*DATA EXTRACTS*:
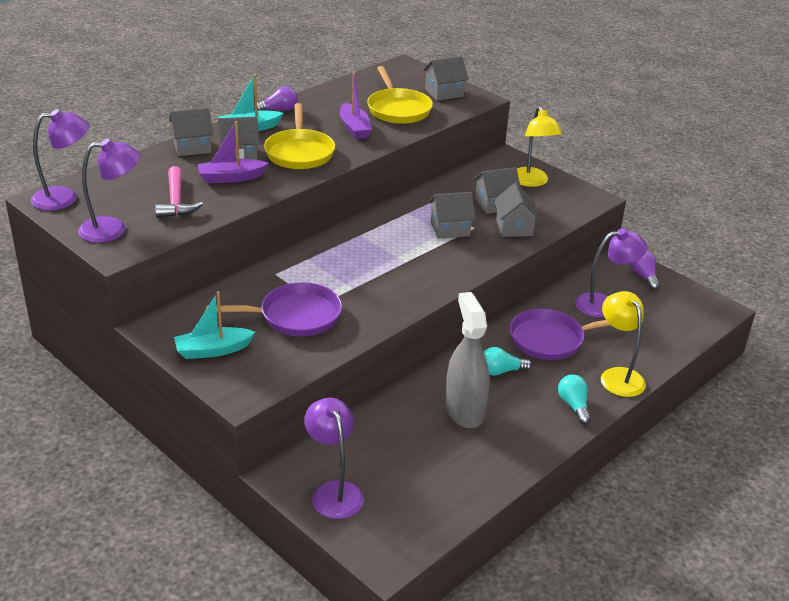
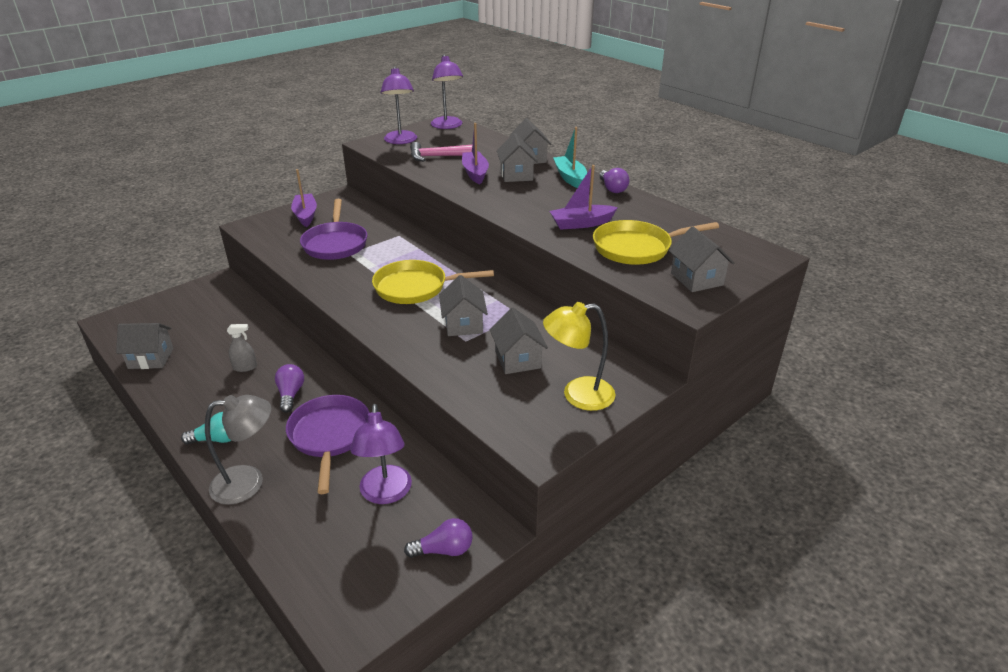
camera: 95 degrees right, 0 degrees up
(213, 350) = (305, 215): turquoise boat -> purple boat
(299, 152) = (524, 198): yellow pan -> yellow pan (416, 287)
(334, 491) = (189, 302): purple lamp -> none
(464, 411) = (245, 367): grey spray bottle -> grey spray bottle, size x0.44
(501, 371) = (290, 394): turquoise light bulb -> purple light bulb
(514, 227) = (463, 369): grey house -> grey house (151, 358)
(618, 376) = (248, 482): yellow lamp -> grey lamp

*WHAT NEEDS TO BE DONE*: Leave out the pictures and return every record word for word.

*TASK RESPONSE*:
camera: 95 degrees right, 0 degrees up
(213, 350) = (305, 215): turquoise boat -> purple boat
(299, 152) = (524, 198): yellow pan -> yellow pan (416, 287)
(334, 491) = (189, 302): purple lamp -> none
(464, 411) = (245, 367): grey spray bottle -> grey spray bottle, size x0.44
(501, 371) = (290, 394): turquoise light bulb -> purple light bulb
(514, 227) = (463, 369): grey house -> grey house (151, 358)
(618, 376) = (248, 482): yellow lamp -> grey lamp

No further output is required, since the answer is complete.